*ABOUT THIS EXERCISE*: Produce again, without any change, the lines running from the one with "Name all visible" through the final line of the data below, and only those.

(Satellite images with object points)
---------------

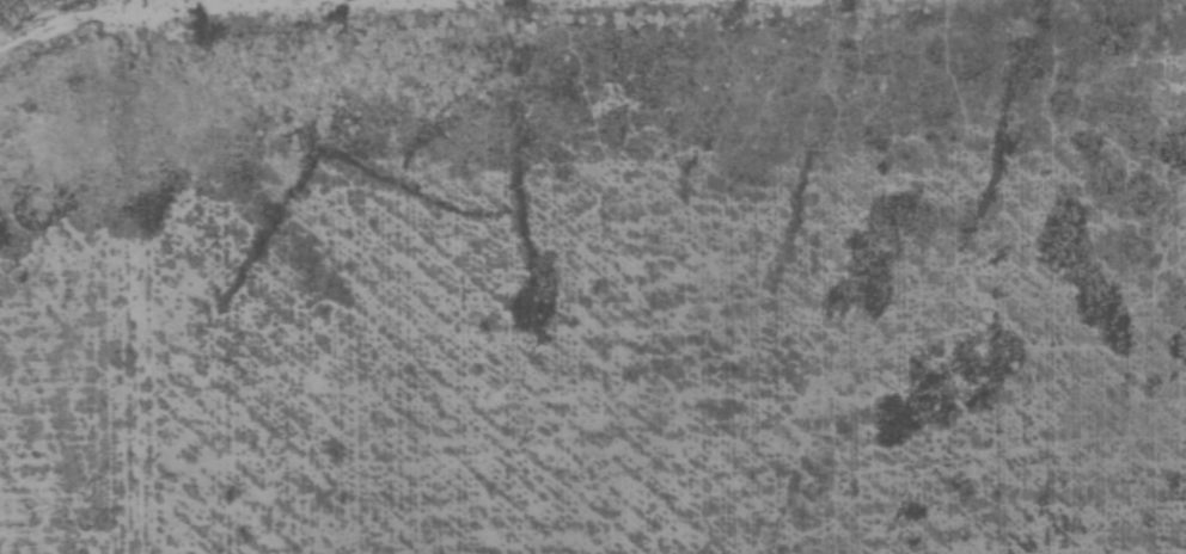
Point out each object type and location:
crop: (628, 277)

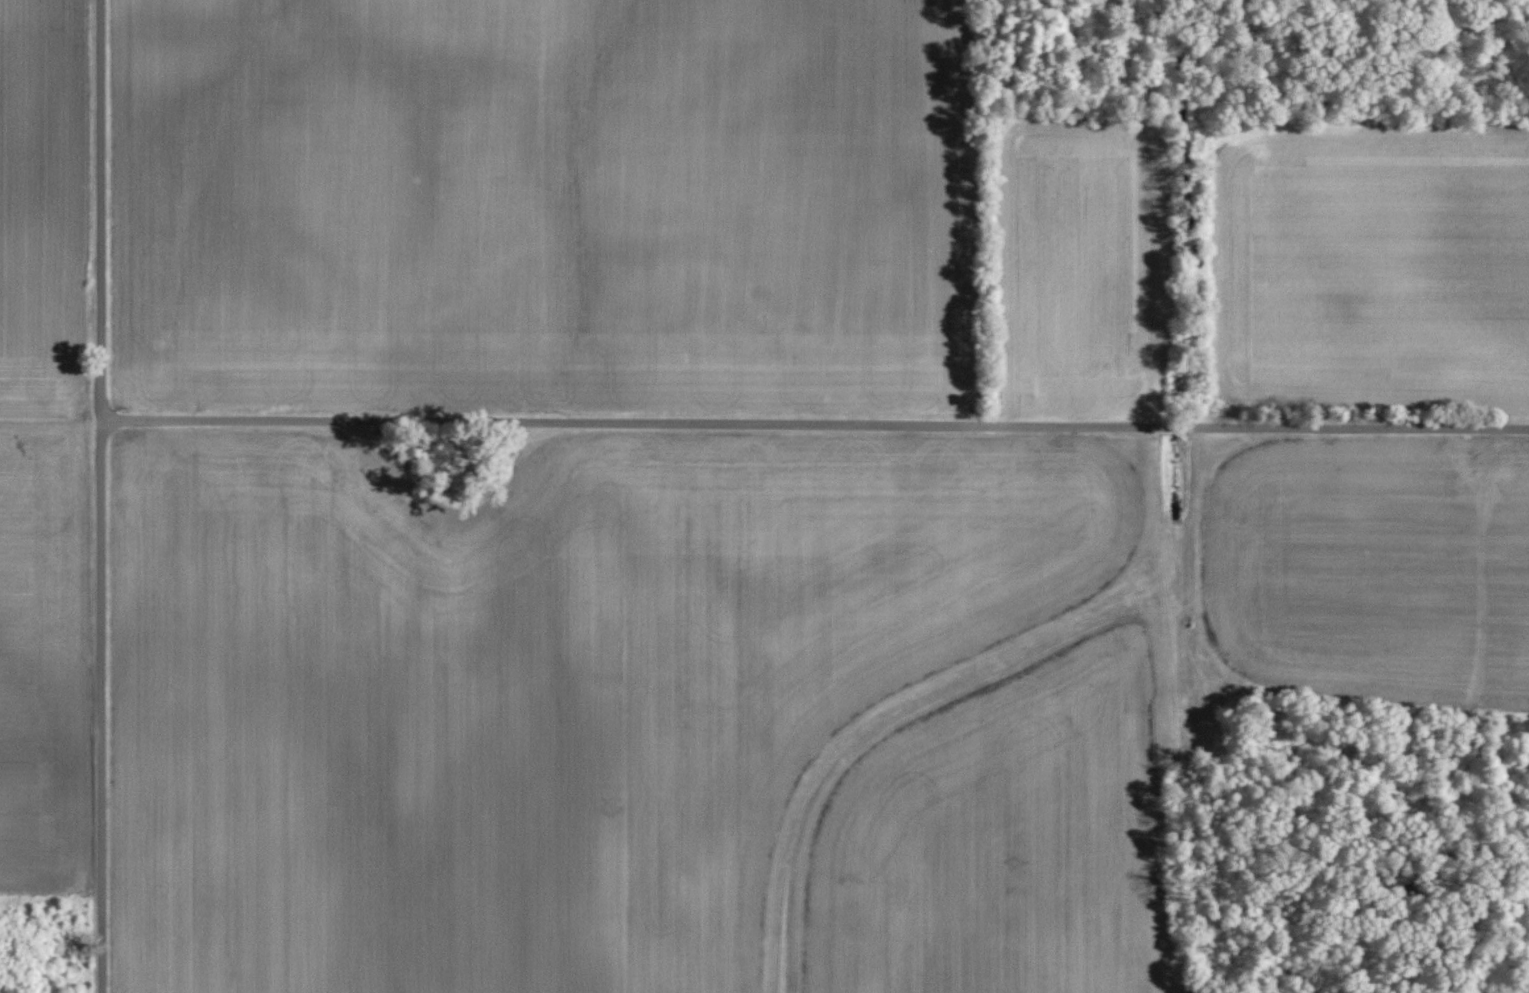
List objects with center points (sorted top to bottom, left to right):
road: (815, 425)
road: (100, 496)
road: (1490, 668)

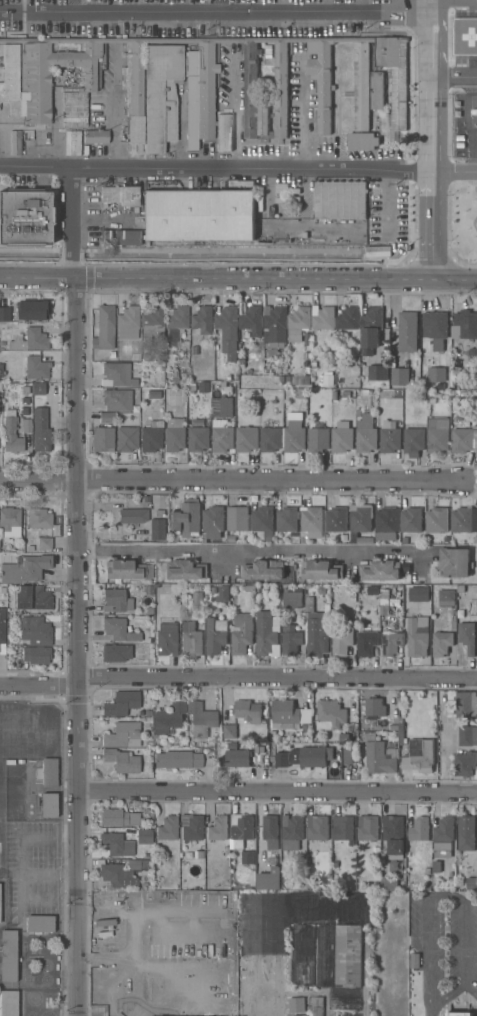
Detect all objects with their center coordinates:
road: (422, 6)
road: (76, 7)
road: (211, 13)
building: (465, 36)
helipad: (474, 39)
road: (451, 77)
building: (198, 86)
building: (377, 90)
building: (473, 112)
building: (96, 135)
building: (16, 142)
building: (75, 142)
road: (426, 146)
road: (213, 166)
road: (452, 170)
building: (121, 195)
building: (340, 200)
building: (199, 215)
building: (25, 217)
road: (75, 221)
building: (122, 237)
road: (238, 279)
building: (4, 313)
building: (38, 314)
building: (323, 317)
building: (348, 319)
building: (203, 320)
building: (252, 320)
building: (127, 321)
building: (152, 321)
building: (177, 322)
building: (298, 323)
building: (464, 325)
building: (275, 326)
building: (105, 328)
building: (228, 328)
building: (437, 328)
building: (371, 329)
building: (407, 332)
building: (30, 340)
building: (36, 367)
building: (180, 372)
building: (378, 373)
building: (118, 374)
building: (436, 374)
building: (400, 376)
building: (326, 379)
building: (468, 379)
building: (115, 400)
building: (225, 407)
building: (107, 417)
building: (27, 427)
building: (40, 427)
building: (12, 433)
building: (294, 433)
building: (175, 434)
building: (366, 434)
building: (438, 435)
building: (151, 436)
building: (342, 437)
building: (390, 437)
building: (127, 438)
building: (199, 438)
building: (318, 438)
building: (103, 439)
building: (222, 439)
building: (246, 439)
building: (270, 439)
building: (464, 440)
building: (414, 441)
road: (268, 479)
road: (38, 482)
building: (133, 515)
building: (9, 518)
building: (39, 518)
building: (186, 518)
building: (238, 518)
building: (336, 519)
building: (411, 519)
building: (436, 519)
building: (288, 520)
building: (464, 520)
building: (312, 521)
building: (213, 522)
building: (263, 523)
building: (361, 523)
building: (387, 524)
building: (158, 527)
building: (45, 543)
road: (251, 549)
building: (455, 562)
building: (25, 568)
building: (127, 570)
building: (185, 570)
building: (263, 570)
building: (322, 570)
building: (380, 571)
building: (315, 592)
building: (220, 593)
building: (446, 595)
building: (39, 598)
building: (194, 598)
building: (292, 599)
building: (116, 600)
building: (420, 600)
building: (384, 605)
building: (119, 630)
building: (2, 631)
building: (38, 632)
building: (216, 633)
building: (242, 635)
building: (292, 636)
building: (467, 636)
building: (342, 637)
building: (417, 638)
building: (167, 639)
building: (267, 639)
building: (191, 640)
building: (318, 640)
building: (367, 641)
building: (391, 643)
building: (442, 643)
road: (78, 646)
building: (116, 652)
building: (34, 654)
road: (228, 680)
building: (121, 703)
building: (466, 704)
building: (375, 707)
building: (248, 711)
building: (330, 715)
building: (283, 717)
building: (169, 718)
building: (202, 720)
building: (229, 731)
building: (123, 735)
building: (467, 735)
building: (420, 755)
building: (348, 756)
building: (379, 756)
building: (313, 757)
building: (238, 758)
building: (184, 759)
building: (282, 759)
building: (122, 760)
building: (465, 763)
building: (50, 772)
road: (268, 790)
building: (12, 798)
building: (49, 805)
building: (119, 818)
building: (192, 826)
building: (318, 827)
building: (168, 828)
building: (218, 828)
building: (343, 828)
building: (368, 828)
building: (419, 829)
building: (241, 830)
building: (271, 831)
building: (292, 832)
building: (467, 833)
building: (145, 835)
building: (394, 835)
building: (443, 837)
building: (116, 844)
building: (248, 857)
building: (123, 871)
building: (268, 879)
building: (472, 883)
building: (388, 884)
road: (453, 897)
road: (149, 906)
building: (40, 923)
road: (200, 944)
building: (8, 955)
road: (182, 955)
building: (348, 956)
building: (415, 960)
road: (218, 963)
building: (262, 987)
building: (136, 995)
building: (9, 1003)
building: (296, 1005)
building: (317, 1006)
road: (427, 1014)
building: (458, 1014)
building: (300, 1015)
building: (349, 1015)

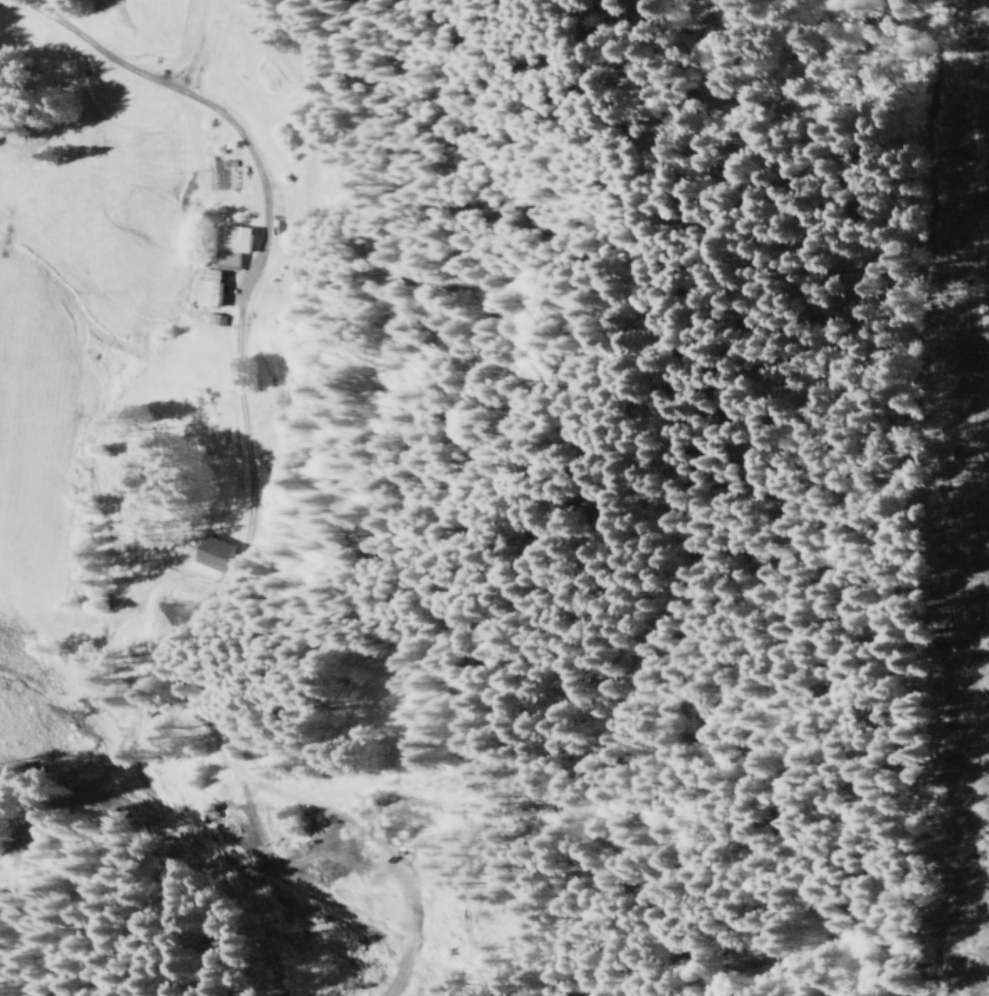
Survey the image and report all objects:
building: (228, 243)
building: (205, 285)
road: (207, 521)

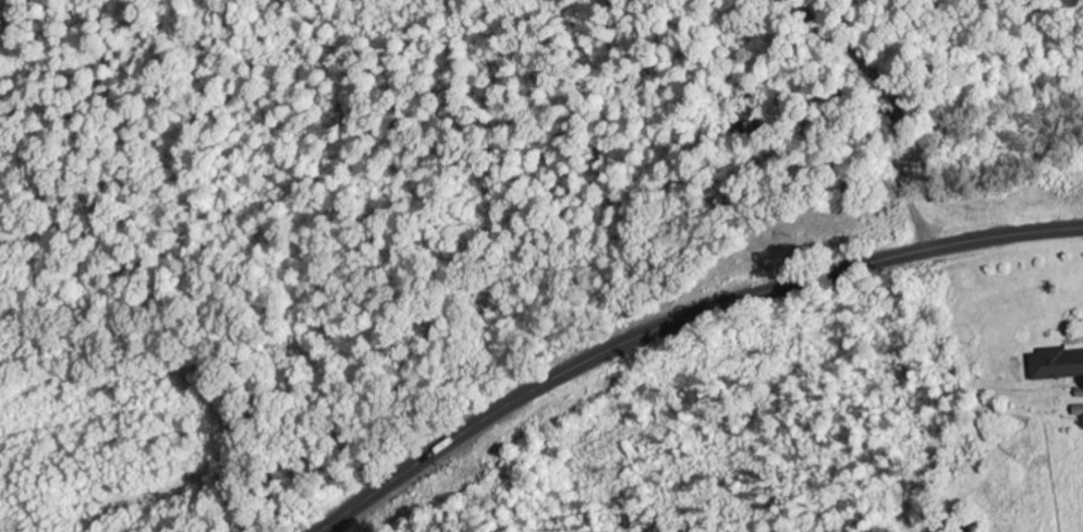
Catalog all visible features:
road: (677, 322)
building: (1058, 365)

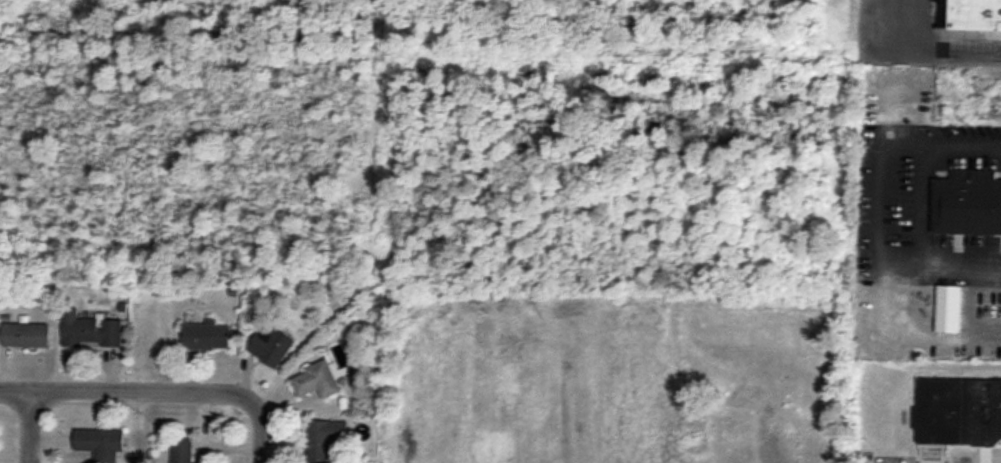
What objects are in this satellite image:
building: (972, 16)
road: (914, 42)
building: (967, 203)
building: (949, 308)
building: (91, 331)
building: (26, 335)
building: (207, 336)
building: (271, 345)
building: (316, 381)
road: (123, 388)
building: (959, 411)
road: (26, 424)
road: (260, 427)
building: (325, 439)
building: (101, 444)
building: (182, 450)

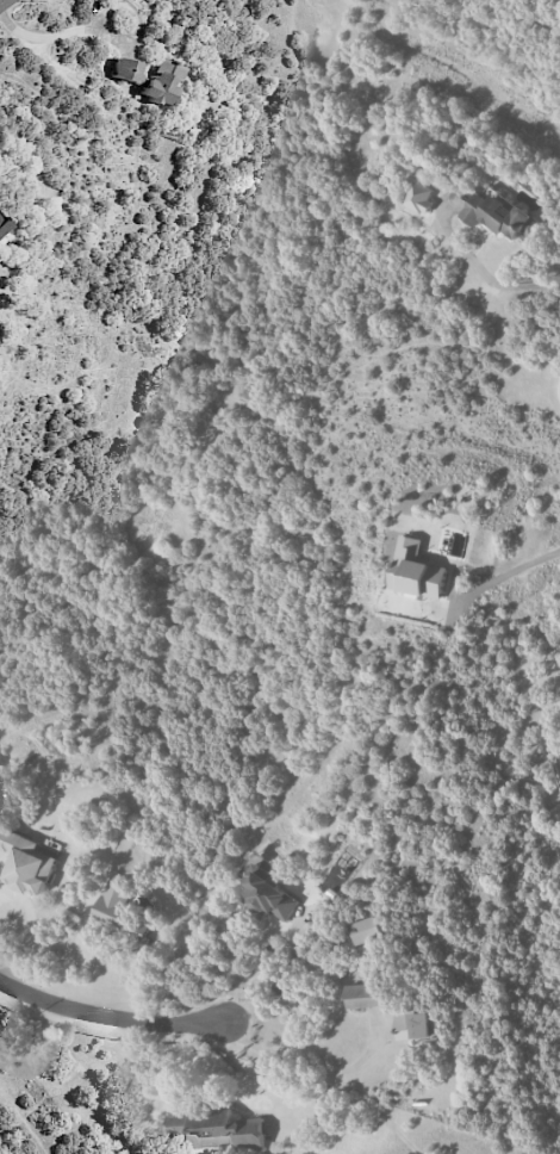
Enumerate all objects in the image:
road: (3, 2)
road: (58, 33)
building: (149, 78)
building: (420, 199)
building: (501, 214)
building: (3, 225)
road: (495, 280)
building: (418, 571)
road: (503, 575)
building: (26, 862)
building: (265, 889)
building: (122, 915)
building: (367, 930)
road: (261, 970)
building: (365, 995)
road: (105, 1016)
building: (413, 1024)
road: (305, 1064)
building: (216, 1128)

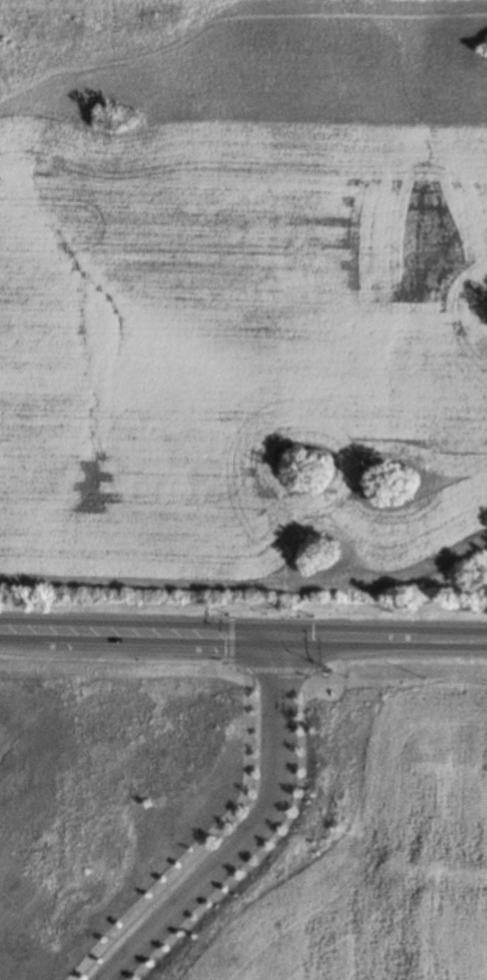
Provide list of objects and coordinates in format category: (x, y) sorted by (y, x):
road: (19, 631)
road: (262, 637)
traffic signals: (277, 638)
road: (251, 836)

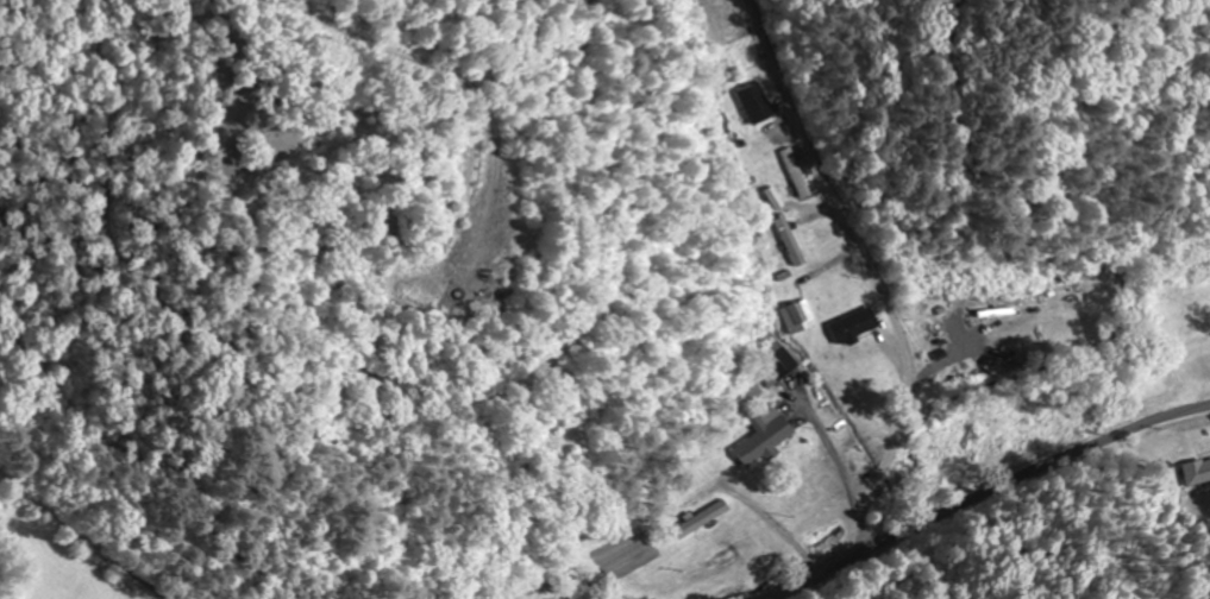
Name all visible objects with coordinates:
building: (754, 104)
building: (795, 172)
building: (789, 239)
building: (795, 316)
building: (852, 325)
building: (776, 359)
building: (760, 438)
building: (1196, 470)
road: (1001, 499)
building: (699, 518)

---------------

*ANSWER BOX*:
Name all visible objects with coordinates:
building: (754, 104)
building: (795, 172)
building: (789, 239)
building: (795, 316)
building: (852, 325)
building: (776, 359)
building: (760, 438)
building: (1196, 470)
road: (1001, 499)
building: (699, 518)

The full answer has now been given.